- [Problem statement] Without the pictures, copy all the entries below exactly.

[Modification records]
┏━━

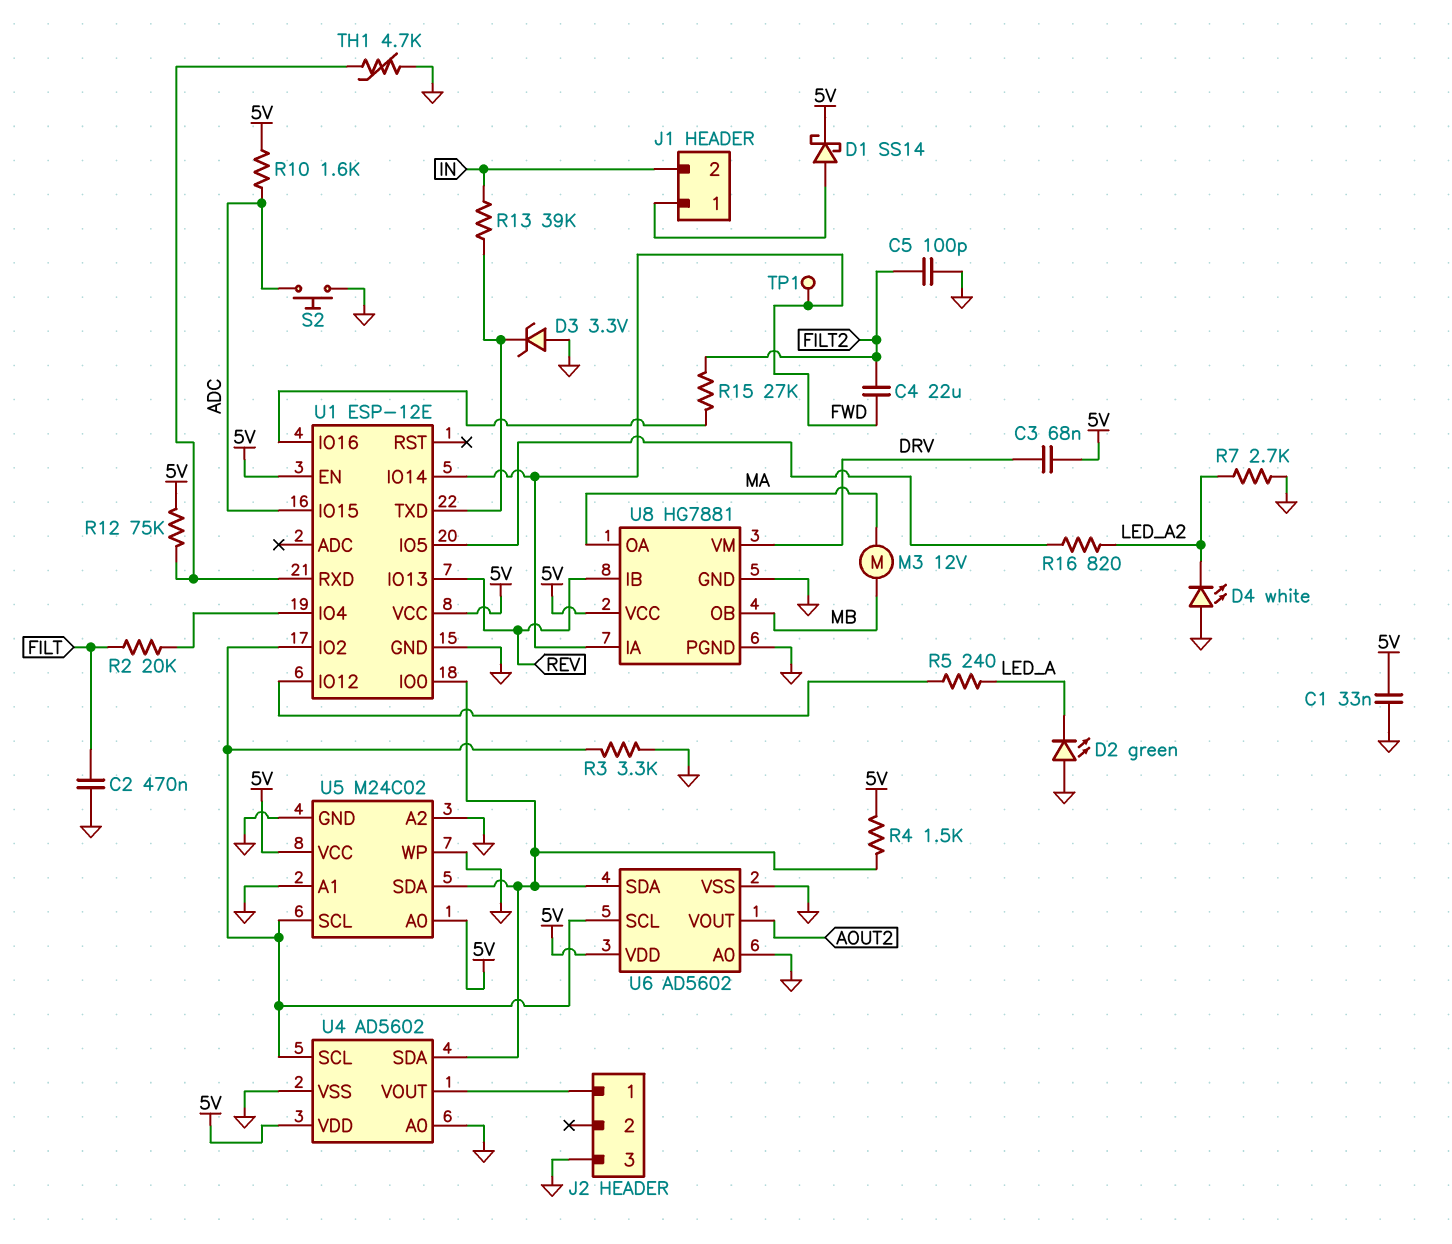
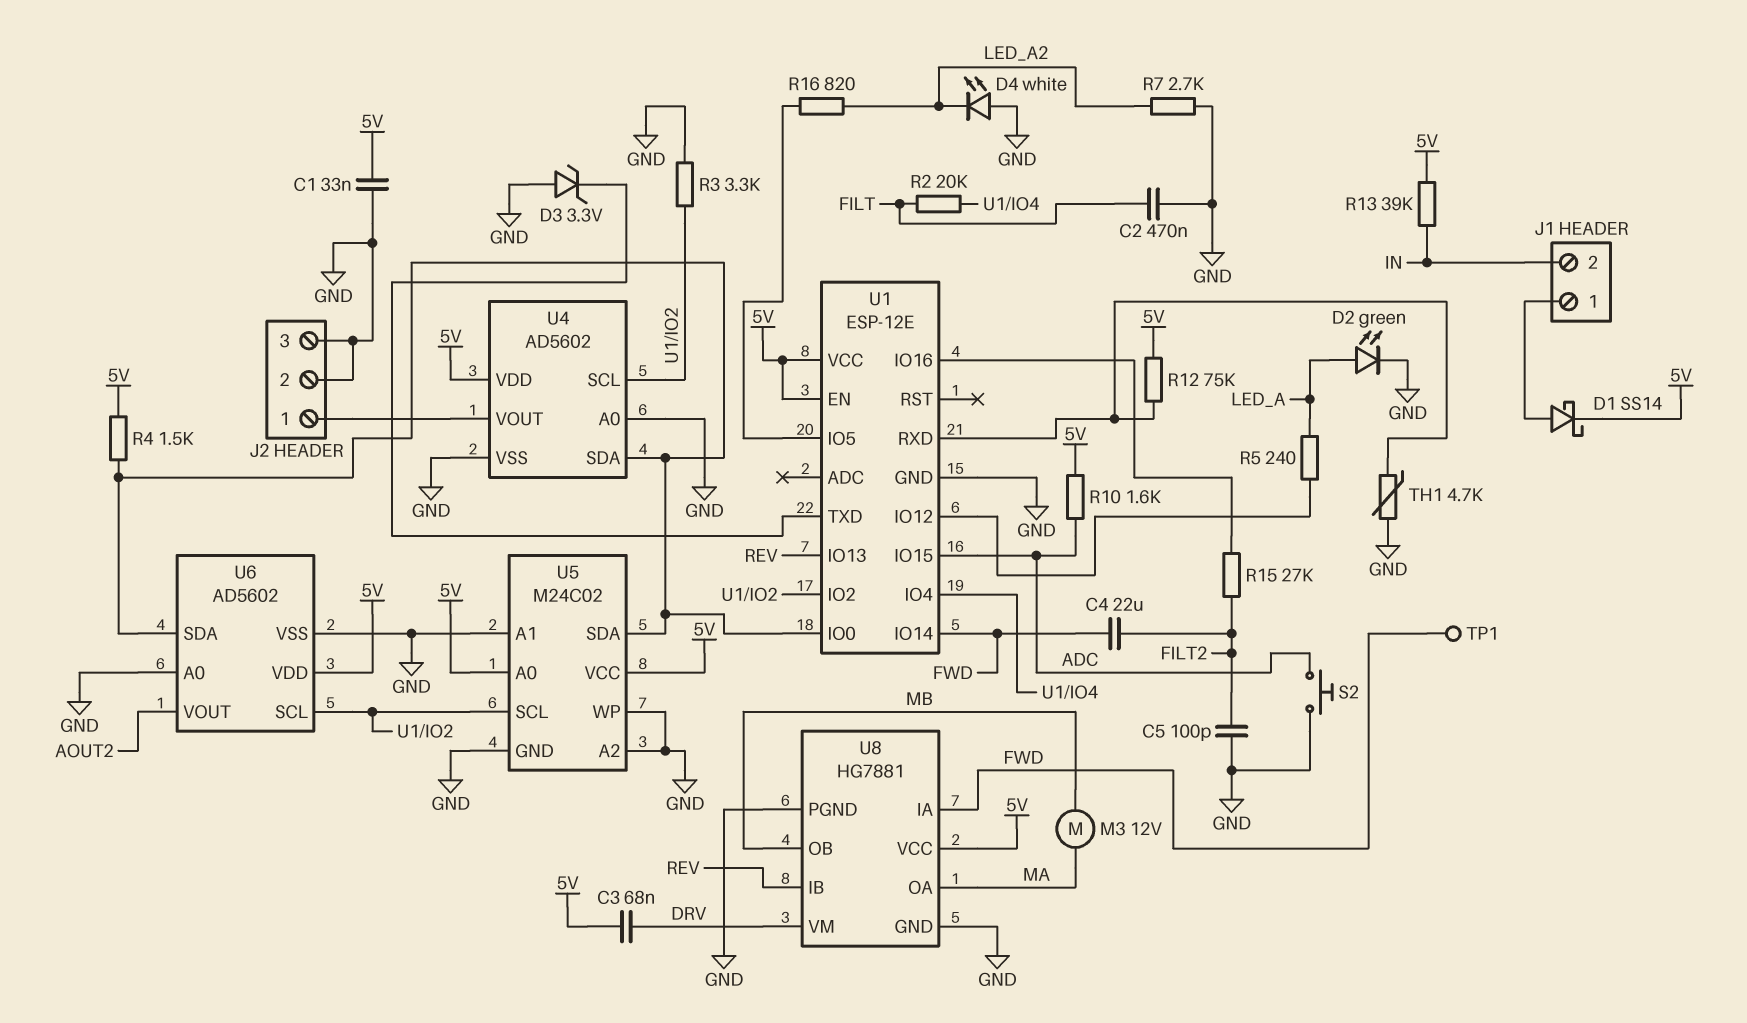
D2: LED green (A GND, K LED_A) -> LED green (A LED_A, K GND)
J2 pin 2: none -> GND
R13: 39k (IN, U1/TXD) -> 39k (5V, IN)

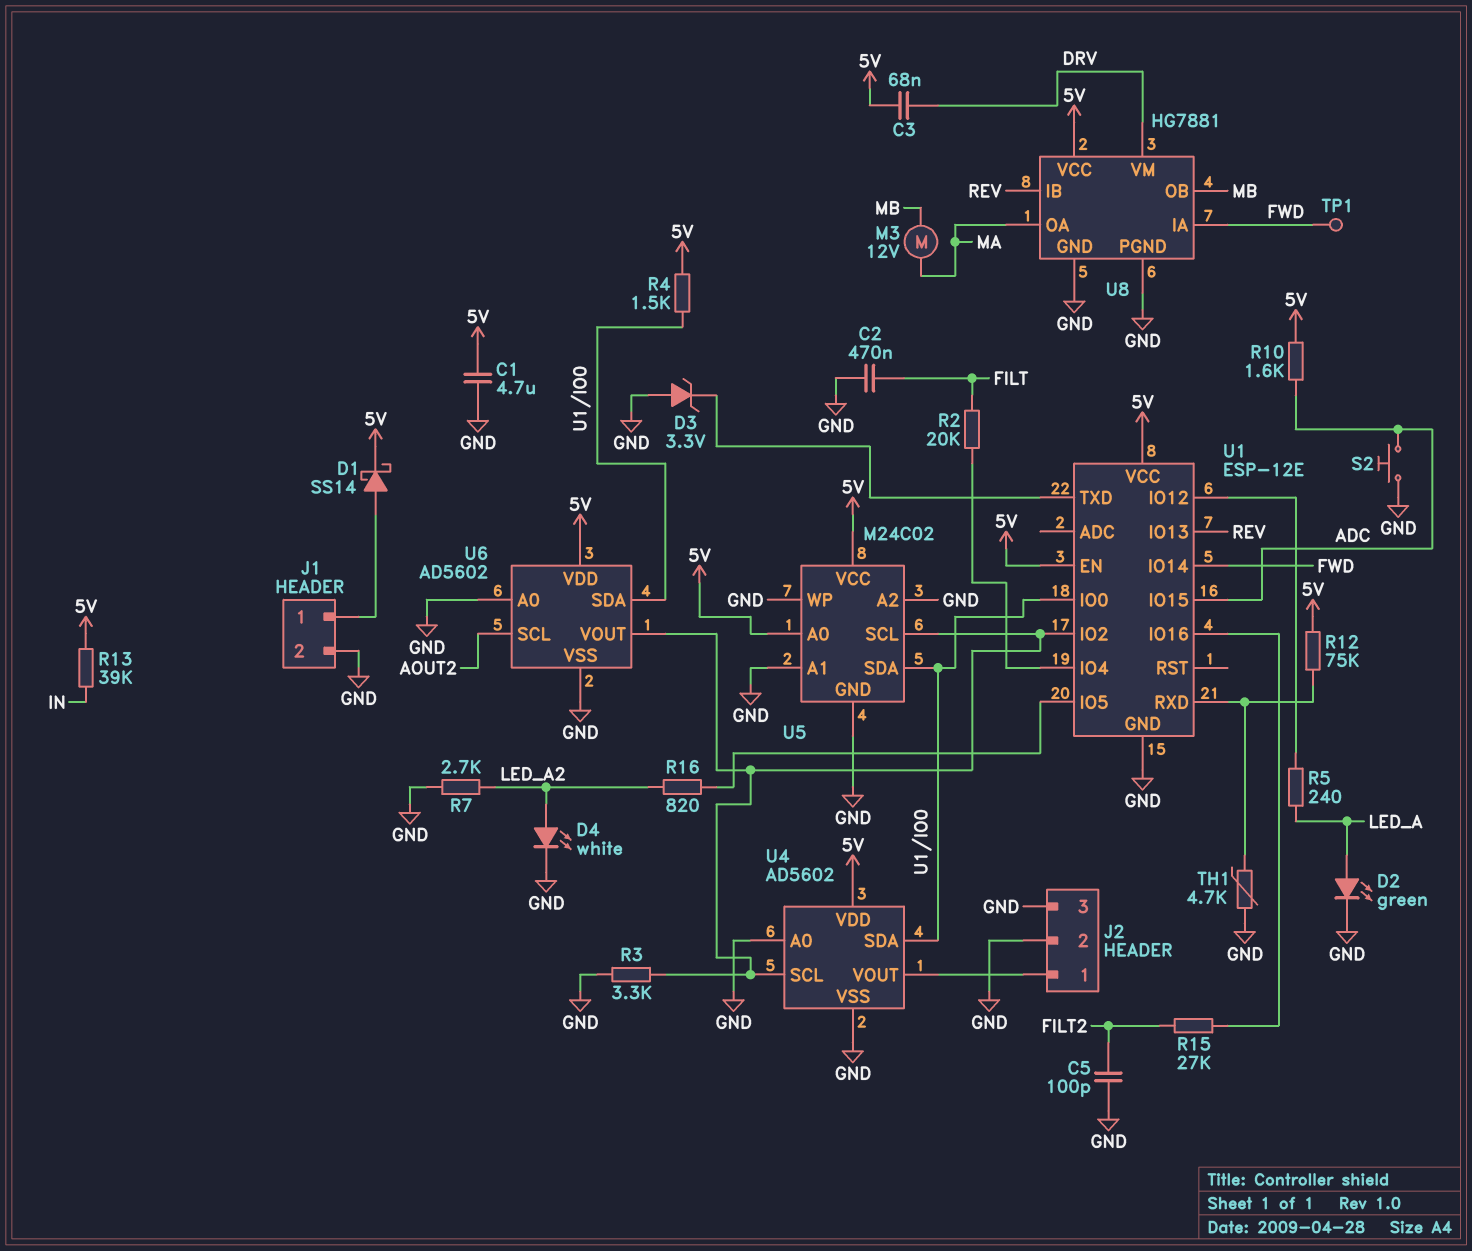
C1: 33nF (5V, GND) -> 4.7uF (5V, GND)
C4: 22uF (FILT2, FWD) -> none
D4: LED white (A GND, K LED_A2) -> LED white (A LED_A2, K GND)
J1 pin 2: IN -> GND
U6 pin SCL: U1/IO2 -> AOUT2
U6 pin VOUT: AOUT2 -> U1/IO2

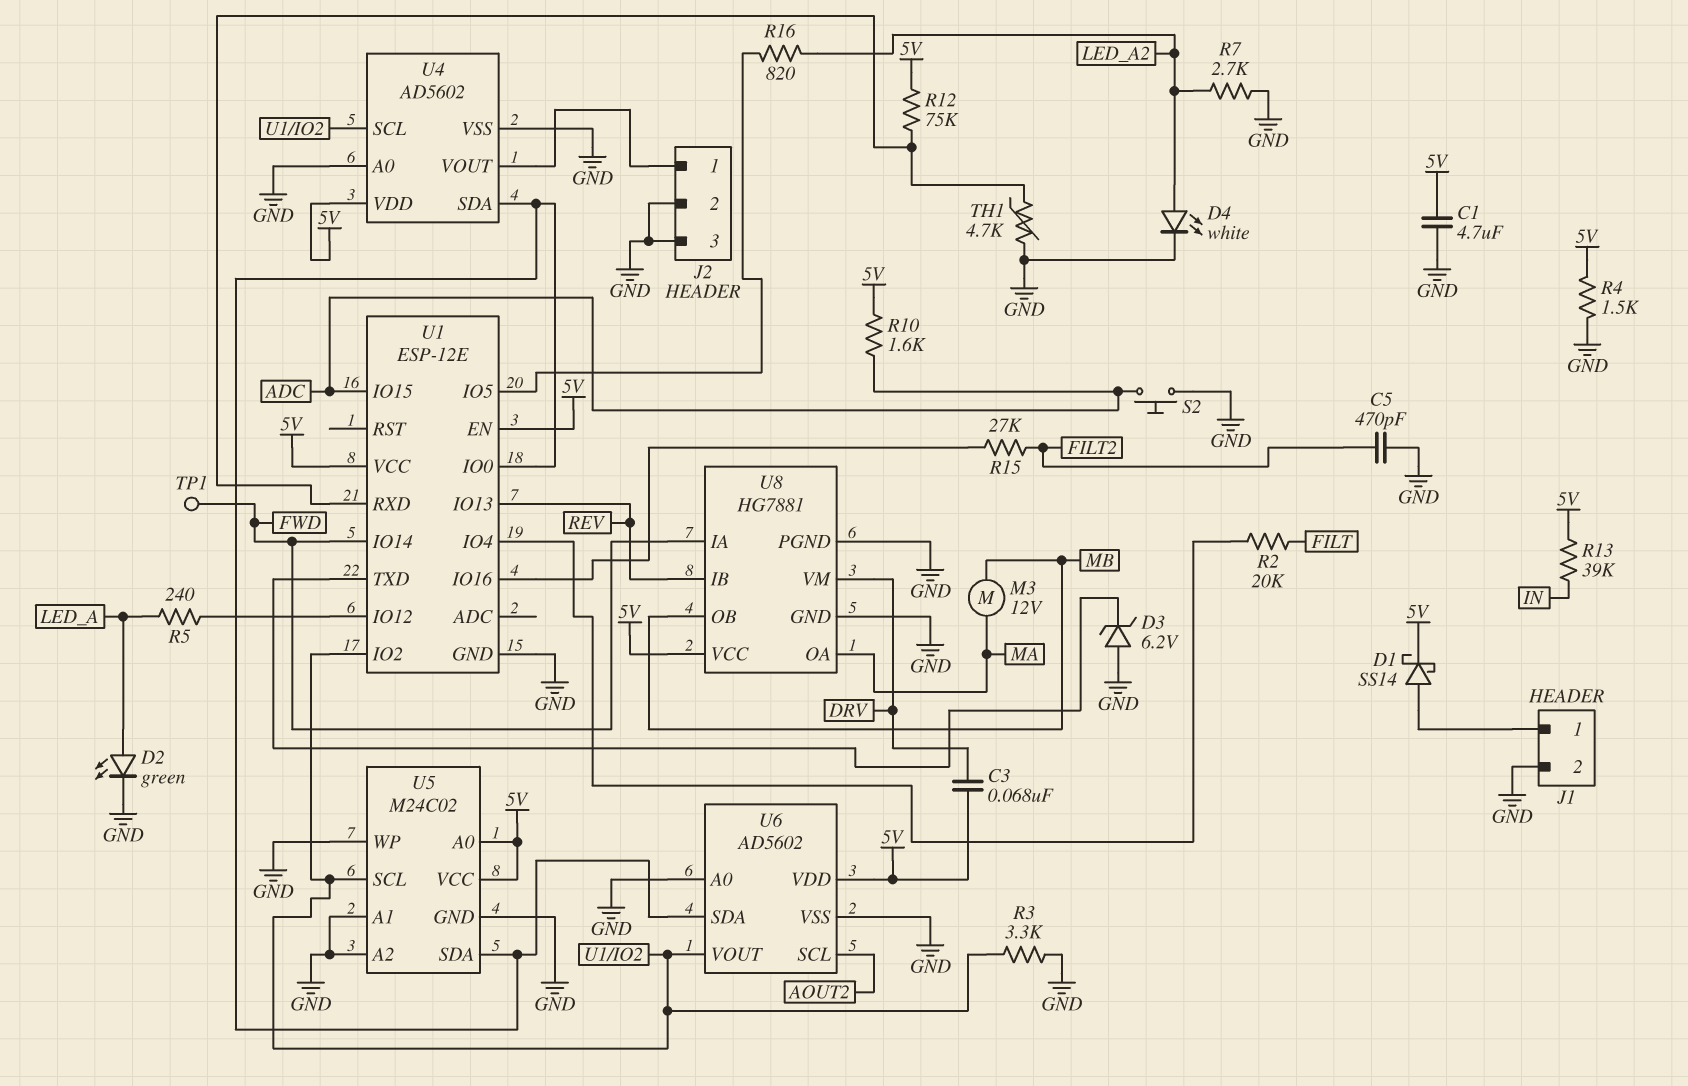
C2: 470nF (FILT, GND) -> none
C5: 100pF (FILT2, GND) -> 470pF (FILT2, GND)
D3: zener 3.3V (A GND, K U1/TXD) -> zener 6.2V (A GND, K U1/TXD)
R4: 1.5k (5V, U1/IO0) -> 1.5k (5V, GND)

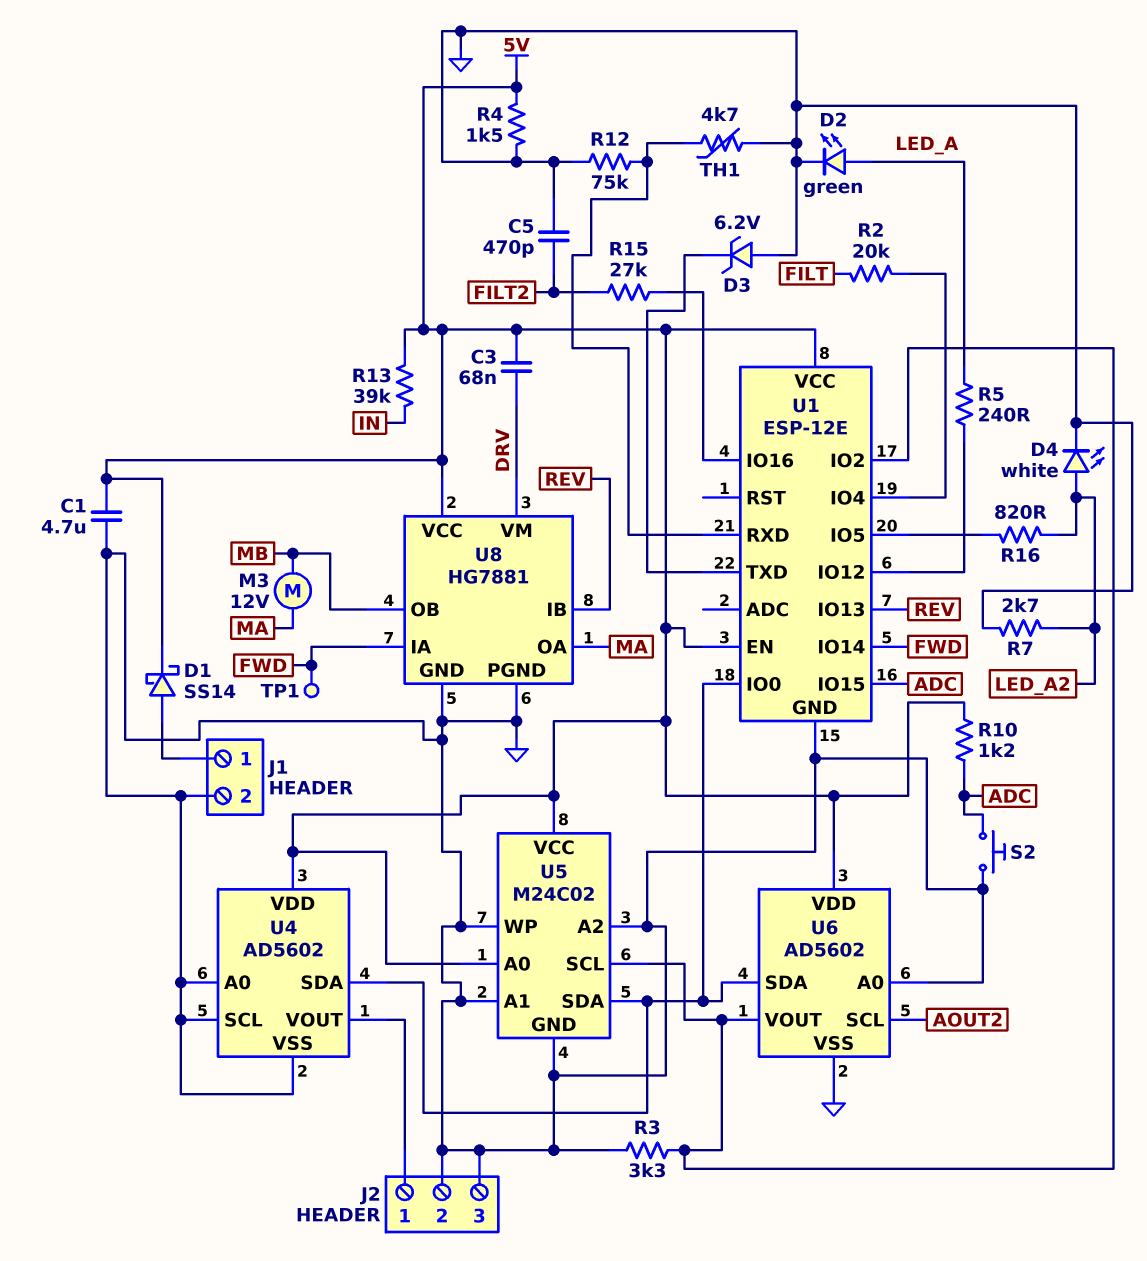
R10: 1.6k (5V, ADC) -> 1.2k (5V, ADC)
R12: 75k (5V, U1/RXD) -> 75k (GND, U1/RXD)
U4 pin SCL: U1/IO2 -> GND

┗━━

- [Exercise answer]
D2: LED green (A GND, K LED_A) -> LED green (A LED_A, K GND)
J2 pin 2: none -> GND
R13: 39k (IN, U1/TXD) -> 39k (5V, IN)

C1: 33nF (5V, GND) -> 4.7uF (5V, GND)
C4: 22uF (FILT2, FWD) -> none
D4: LED white (A GND, K LED_A2) -> LED white (A LED_A2, K GND)
J1 pin 2: IN -> GND
U6 pin SCL: U1/IO2 -> AOUT2
U6 pin VOUT: AOUT2 -> U1/IO2

C2: 470nF (FILT, GND) -> none
C5: 100pF (FILT2, GND) -> 470pF (FILT2, GND)
D3: zener 3.3V (A GND, K U1/TXD) -> zener 6.2V (A GND, K U1/TXD)
R4: 1.5k (5V, U1/IO0) -> 1.5k (5V, GND)

R10: 1.6k (5V, ADC) -> 1.2k (5V, ADC)
R12: 75k (5V, U1/RXD) -> 75k (GND, U1/RXD)
U4 pin SCL: U1/IO2 -> GND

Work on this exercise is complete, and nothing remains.